■ DATA FOR THIS TASK ■
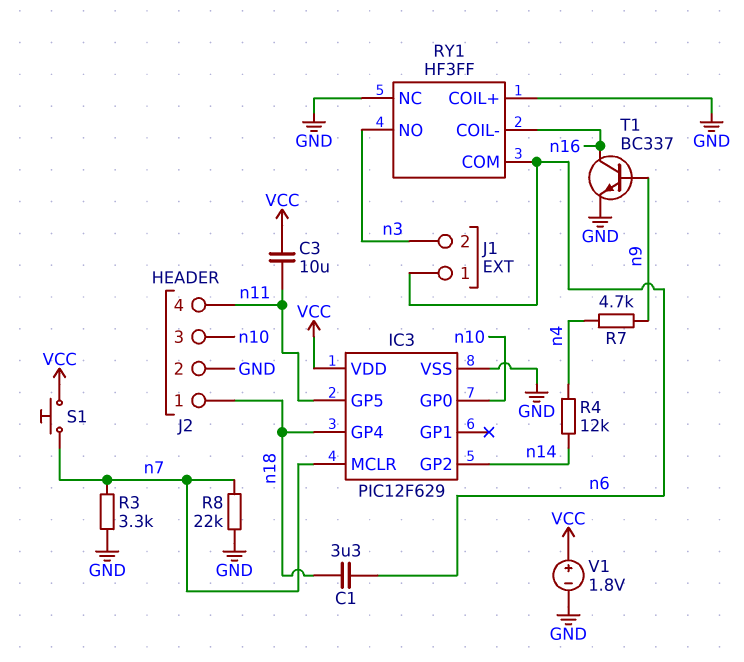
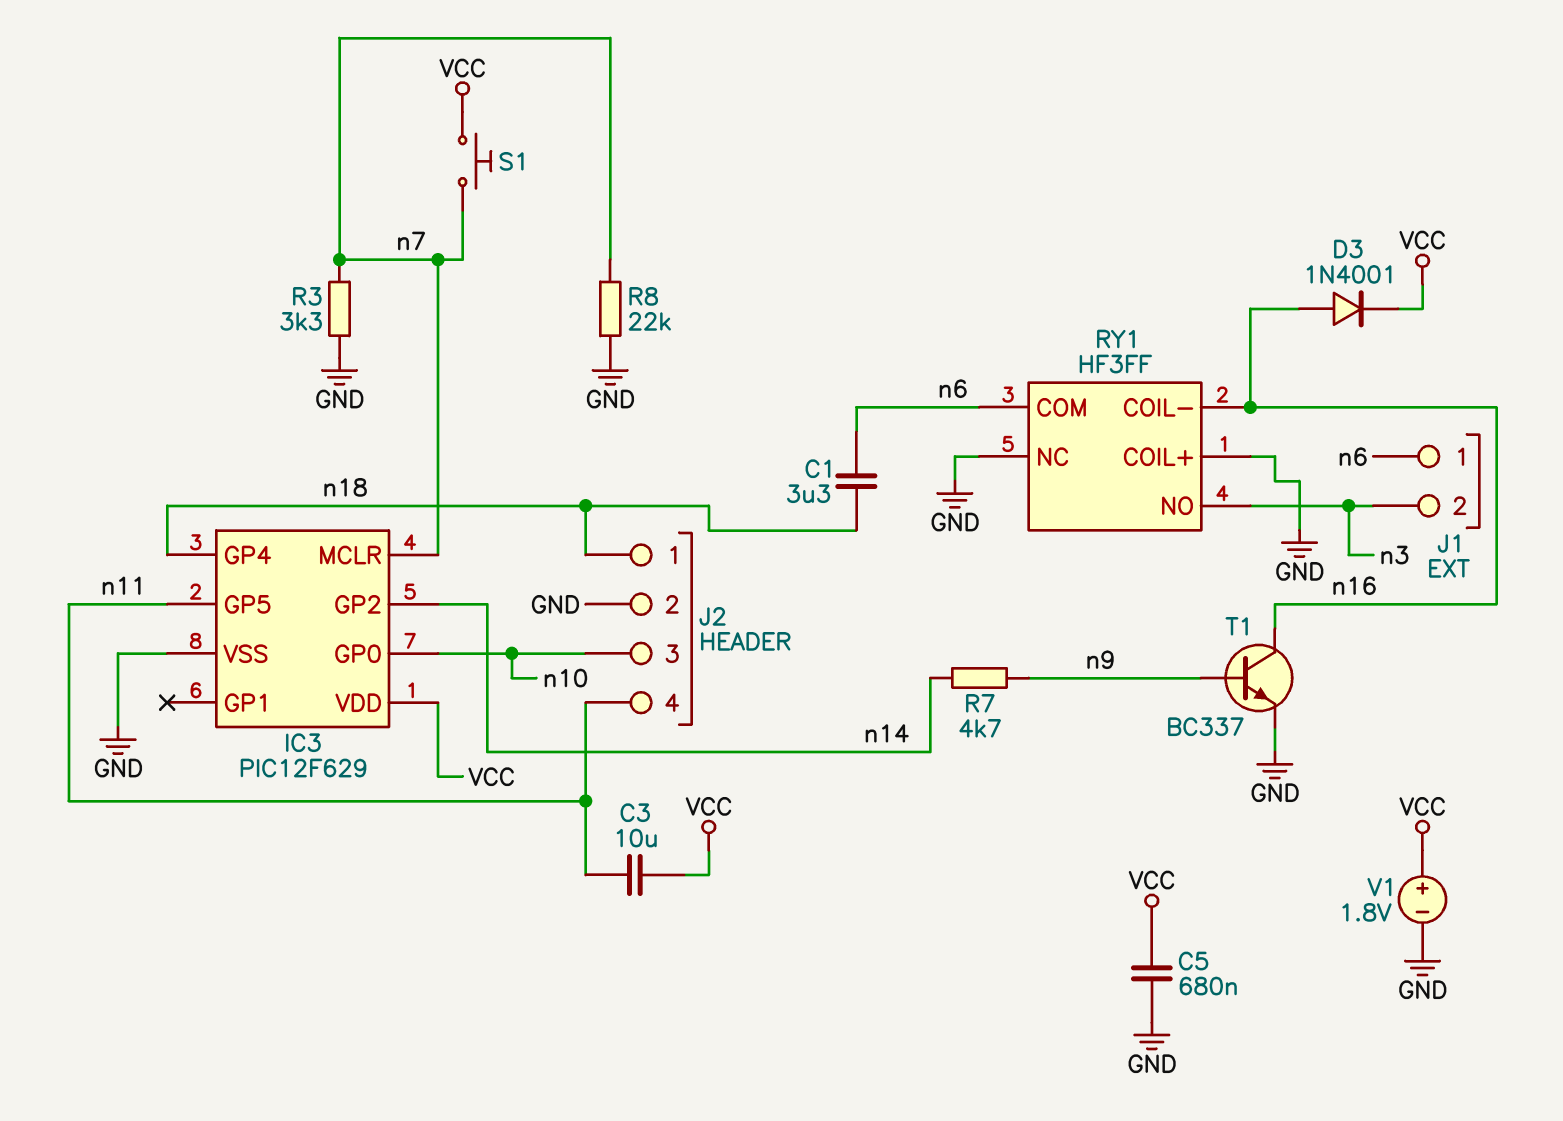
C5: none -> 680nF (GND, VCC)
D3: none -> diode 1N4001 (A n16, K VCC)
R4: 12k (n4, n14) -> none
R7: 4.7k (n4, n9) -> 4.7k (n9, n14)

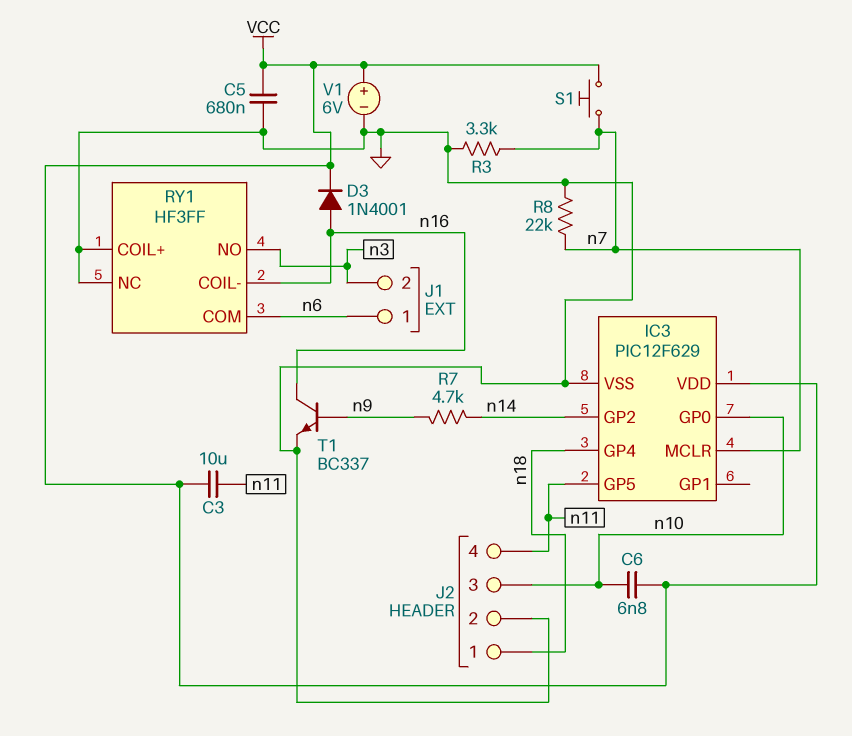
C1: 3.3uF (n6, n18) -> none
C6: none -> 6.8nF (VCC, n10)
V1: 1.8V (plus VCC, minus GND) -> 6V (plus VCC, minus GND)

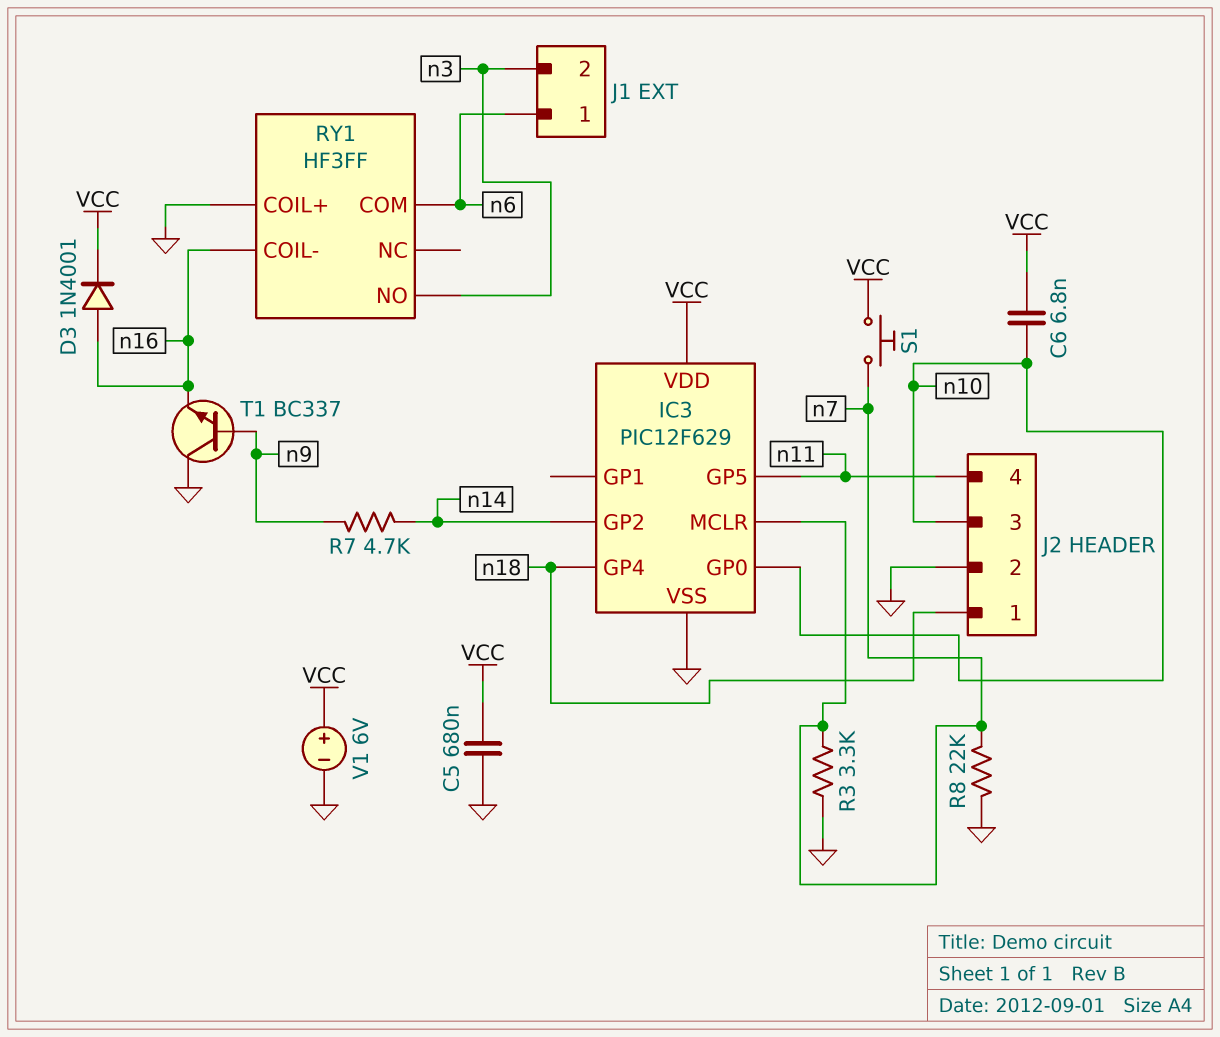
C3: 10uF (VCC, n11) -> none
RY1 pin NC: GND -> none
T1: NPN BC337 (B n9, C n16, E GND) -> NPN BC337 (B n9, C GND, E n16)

■ REQUIRED WORK ■
Using the data above, return each line that includes the word "none".

■ REPLY ■
C5: none -> 680nF (GND, VCC)
D3: none -> diode 1N4001 (A n16, K VCC)
R4: 12k (n4, n14) -> none
C1: 3.3uF (n6, n18) -> none
C6: none -> 6.8nF (VCC, n10)
C3: 10uF (VCC, n11) -> none
RY1 pin NC: GND -> none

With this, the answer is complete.